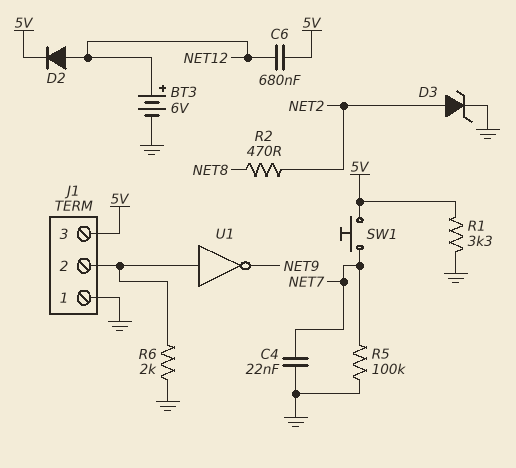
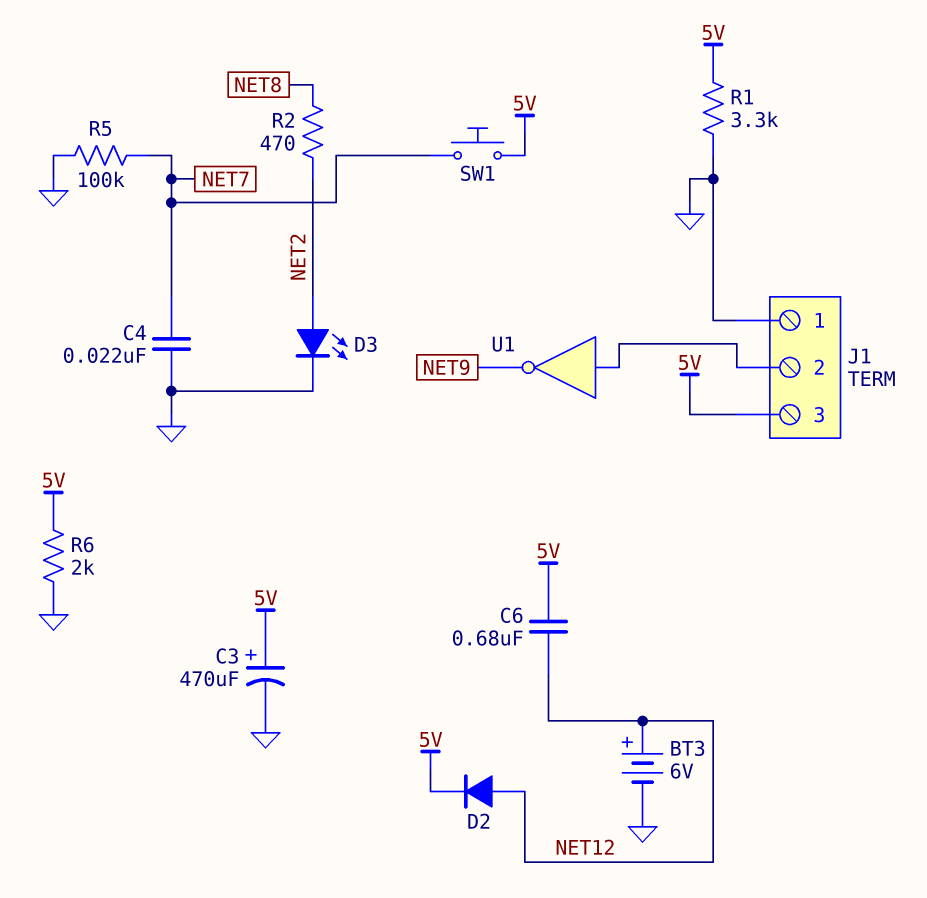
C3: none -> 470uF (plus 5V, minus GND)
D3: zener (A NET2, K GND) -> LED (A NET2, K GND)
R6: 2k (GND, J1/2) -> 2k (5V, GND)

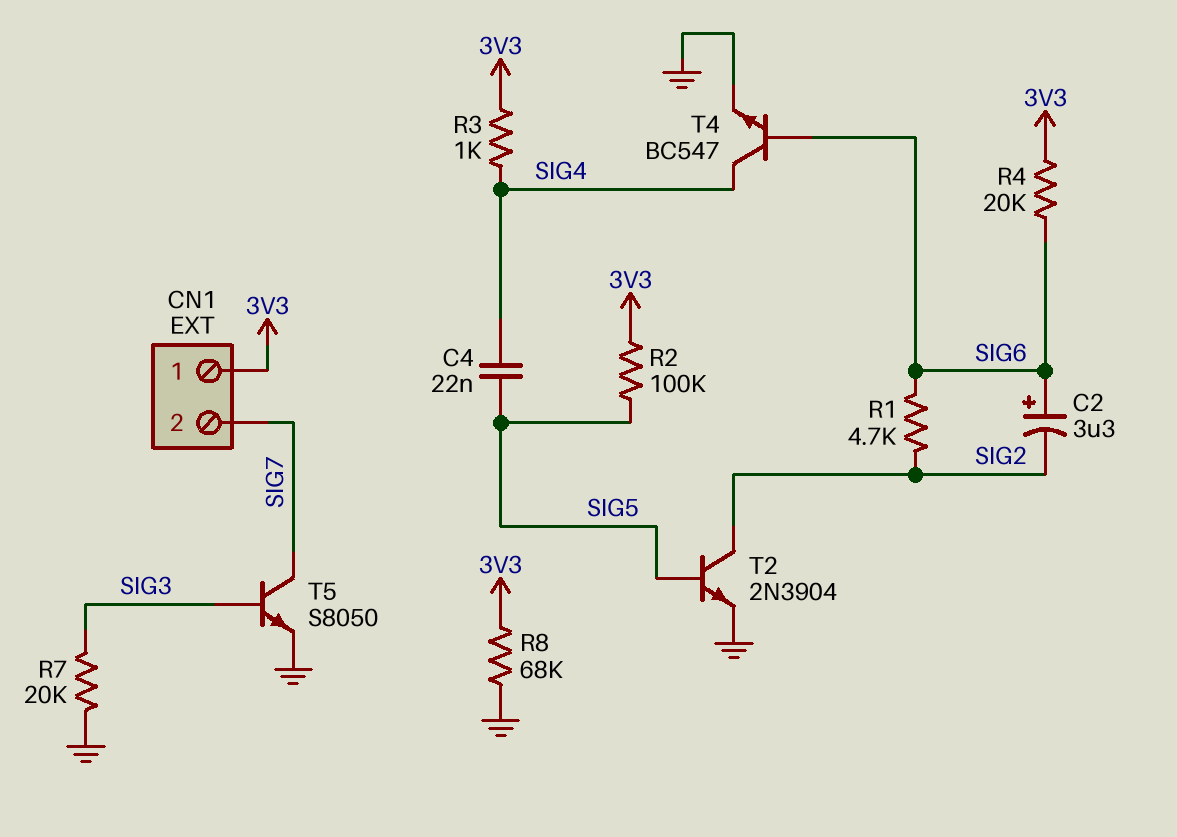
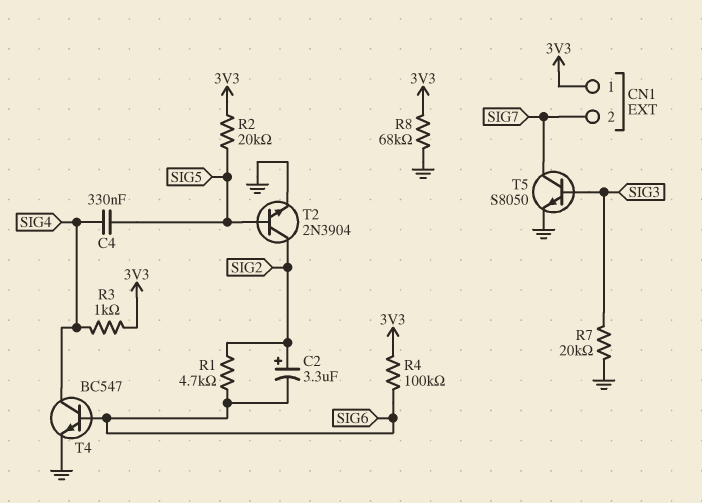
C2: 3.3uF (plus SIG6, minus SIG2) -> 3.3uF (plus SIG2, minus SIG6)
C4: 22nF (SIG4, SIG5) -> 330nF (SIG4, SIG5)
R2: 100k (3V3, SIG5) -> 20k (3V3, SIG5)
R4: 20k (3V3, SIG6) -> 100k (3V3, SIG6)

● ● ● ● ● ● ●

__WHAT YOU SHOULD DO__.
Please repeat the entries exactly. Do not include the pictures.

__TASK RESULT__.
C3: none -> 470uF (plus 5V, minus GND)
D3: zener (A NET2, K GND) -> LED (A NET2, K GND)
R6: 2k (GND, J1/2) -> 2k (5V, GND)

C2: 3.3uF (plus SIG6, minus SIG2) -> 3.3uF (plus SIG2, minus SIG6)
C4: 22nF (SIG4, SIG5) -> 330nF (SIG4, SIG5)
R2: 100k (3V3, SIG5) -> 20k (3V3, SIG5)
R4: 20k (3V3, SIG6) -> 100k (3V3, SIG6)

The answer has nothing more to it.